-- Work item --
Listed below are entries; give the number of lines among them that include "AGND", and only that number.

━━ Records provided ━━

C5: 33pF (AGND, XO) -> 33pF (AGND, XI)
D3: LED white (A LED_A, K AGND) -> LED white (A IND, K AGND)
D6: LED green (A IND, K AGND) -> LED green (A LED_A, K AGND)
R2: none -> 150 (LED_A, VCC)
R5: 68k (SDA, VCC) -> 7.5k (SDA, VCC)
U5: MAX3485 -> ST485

━━━

-- Problem solution --
3